§ **Work to be completed**: Extract from the entries below, exactly as given, only the lines from the line containing "delete: fresa/rojo <421,503>;" to the line containing "recolor: tijeras/turquesa <597,296>", both lines included.

§ **Data records**:
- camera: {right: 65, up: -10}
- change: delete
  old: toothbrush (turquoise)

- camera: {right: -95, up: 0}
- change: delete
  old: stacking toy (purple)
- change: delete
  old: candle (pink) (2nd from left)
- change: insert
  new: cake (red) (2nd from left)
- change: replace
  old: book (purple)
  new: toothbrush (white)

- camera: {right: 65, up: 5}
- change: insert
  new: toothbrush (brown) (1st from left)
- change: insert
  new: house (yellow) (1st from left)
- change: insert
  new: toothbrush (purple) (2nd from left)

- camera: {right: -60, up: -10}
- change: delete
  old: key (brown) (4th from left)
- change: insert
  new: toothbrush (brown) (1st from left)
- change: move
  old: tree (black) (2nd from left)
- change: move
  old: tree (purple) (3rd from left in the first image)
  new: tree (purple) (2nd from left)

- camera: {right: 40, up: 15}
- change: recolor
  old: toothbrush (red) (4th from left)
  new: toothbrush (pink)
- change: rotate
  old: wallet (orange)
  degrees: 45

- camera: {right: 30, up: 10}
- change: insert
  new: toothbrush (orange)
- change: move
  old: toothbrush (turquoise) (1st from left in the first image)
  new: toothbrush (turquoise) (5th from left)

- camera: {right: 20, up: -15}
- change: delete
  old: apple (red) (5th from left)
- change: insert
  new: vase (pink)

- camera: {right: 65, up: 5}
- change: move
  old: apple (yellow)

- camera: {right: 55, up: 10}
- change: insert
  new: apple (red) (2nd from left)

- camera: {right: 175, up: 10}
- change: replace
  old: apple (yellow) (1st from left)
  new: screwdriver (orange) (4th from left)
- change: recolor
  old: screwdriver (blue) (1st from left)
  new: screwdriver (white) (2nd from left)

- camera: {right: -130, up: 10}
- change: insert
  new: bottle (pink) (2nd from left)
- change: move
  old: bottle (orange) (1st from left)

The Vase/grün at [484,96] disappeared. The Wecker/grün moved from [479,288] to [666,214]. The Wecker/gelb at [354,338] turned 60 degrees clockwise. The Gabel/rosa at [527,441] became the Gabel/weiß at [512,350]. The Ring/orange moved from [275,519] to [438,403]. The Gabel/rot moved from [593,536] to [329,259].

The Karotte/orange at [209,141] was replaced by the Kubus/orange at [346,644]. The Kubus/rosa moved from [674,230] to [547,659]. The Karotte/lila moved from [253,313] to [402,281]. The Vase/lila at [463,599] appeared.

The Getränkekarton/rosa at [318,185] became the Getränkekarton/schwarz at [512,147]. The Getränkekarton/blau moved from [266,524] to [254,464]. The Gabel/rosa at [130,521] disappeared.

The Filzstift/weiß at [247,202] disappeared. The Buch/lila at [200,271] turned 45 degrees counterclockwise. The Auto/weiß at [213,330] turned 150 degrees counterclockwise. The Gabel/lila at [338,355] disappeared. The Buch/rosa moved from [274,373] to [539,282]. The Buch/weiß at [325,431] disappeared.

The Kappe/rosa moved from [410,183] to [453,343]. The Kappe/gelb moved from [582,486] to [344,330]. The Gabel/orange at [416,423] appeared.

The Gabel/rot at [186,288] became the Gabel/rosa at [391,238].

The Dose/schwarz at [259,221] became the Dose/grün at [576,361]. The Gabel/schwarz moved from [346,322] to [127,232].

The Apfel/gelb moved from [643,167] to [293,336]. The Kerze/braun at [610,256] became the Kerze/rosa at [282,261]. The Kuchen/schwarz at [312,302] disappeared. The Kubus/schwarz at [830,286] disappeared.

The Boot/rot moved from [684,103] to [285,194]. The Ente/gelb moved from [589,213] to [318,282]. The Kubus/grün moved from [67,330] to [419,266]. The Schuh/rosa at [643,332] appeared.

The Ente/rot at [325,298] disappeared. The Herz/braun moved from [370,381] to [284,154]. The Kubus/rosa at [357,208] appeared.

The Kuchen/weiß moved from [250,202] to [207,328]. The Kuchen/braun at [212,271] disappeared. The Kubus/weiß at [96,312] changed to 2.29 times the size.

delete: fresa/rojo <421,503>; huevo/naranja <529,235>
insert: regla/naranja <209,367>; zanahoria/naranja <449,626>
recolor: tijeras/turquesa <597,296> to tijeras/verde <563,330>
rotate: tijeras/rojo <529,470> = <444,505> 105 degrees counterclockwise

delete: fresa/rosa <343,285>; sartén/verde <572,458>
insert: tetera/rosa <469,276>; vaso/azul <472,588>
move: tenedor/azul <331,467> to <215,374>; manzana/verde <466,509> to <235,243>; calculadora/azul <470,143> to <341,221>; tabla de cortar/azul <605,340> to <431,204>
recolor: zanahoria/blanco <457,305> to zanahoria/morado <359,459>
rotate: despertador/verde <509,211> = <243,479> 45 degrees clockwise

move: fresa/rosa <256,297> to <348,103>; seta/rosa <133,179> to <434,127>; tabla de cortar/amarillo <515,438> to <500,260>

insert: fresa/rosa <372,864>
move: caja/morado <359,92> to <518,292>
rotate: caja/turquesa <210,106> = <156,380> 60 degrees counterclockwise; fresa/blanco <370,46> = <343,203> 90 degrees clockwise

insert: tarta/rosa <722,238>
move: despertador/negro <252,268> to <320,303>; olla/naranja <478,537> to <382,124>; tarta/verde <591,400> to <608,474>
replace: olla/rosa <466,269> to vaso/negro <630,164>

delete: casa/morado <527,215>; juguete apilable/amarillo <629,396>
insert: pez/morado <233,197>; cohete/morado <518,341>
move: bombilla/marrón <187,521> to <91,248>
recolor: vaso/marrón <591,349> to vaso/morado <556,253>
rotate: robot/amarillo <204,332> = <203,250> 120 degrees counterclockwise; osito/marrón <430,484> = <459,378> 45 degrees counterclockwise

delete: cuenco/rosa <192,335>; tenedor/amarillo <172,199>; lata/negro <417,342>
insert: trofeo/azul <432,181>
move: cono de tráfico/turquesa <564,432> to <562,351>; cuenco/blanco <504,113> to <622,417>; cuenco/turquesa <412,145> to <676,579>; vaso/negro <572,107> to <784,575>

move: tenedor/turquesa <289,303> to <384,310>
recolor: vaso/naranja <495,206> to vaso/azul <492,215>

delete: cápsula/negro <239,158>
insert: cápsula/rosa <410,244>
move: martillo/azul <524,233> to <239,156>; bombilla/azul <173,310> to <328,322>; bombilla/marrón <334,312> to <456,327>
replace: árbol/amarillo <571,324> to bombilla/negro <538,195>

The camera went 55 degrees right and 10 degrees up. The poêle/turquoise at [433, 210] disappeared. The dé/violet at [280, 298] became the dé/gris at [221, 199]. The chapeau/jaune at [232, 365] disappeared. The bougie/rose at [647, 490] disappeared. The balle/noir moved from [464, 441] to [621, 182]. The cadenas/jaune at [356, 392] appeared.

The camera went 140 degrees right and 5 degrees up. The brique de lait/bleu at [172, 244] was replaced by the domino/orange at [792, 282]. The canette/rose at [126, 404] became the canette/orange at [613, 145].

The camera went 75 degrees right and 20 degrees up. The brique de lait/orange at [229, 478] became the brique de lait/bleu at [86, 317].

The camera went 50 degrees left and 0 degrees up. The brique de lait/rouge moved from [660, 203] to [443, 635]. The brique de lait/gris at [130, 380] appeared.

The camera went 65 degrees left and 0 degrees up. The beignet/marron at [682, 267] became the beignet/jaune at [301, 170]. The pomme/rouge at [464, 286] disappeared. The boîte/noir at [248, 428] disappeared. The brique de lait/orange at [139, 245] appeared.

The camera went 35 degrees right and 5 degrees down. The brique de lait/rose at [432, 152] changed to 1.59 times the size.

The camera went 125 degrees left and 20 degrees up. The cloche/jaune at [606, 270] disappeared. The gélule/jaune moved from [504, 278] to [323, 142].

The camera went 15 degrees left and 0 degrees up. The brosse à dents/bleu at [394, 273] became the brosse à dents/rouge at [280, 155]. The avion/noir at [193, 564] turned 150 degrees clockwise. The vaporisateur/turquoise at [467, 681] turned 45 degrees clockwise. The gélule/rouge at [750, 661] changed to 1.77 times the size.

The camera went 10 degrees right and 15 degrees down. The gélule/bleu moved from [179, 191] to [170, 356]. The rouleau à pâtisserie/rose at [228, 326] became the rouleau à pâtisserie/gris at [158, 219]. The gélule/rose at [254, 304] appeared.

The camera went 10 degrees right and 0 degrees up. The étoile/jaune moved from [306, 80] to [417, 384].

§ **Your response**:
delete: fresa/rojo <421,503>; huevo/naranja <529,235>
insert: regla/naranja <209,367>; zanahoria/naranja <449,626>
recolor: tijeras/turquesa <597,296> to tijeras/verde <563,330>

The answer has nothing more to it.